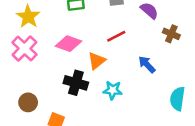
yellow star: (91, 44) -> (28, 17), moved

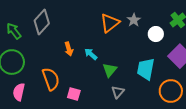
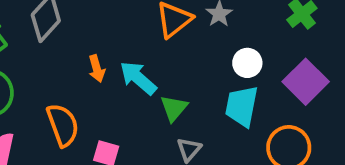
white circle: (156, 34) -> (247, 63), moved
cyan arrow: (91, 54) -> (138, 78), size x1.5

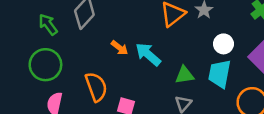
orange arrow: (97, 69) -> (120, 48), turned -36
green triangle: (174, 108) -> (185, 75), moved, turned 42

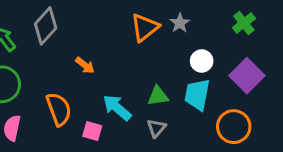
cyan arrow: (148, 54) -> (117, 108), moved

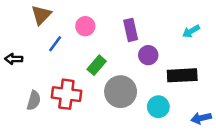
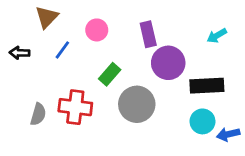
purple circle: (148, 55) -> (168, 63), size x1.5
black arrow: (14, 59) -> (20, 53), moved
cyan circle: (158, 107) -> (203, 121), moved

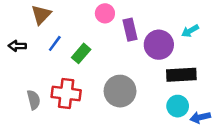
pink circle: (97, 30) -> (105, 13), moved
purple circle: (168, 63) -> (159, 45), moved
green rectangle: (110, 74) -> (81, 53), moved
gray semicircle: (38, 114) -> (34, 100), turned -30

————————

Line for line, output the entries above from the line with "orange arrow: (97, 69)" to the line with "green rectangle: (110, 74) -> (81, 53), moved", both included, and nothing more. Skip pictures.

- _FINISHED EXERCISE_
orange arrow: (97, 69) -> (120, 48), turned -36
green triangle: (174, 108) -> (185, 75), moved, turned 42

cyan arrow: (148, 54) -> (117, 108), moved

purple circle: (148, 55) -> (168, 63), size x1.5
black arrow: (14, 59) -> (20, 53), moved
cyan circle: (158, 107) -> (203, 121), moved

pink circle: (97, 30) -> (105, 13), moved
purple circle: (168, 63) -> (159, 45), moved
green rectangle: (110, 74) -> (81, 53), moved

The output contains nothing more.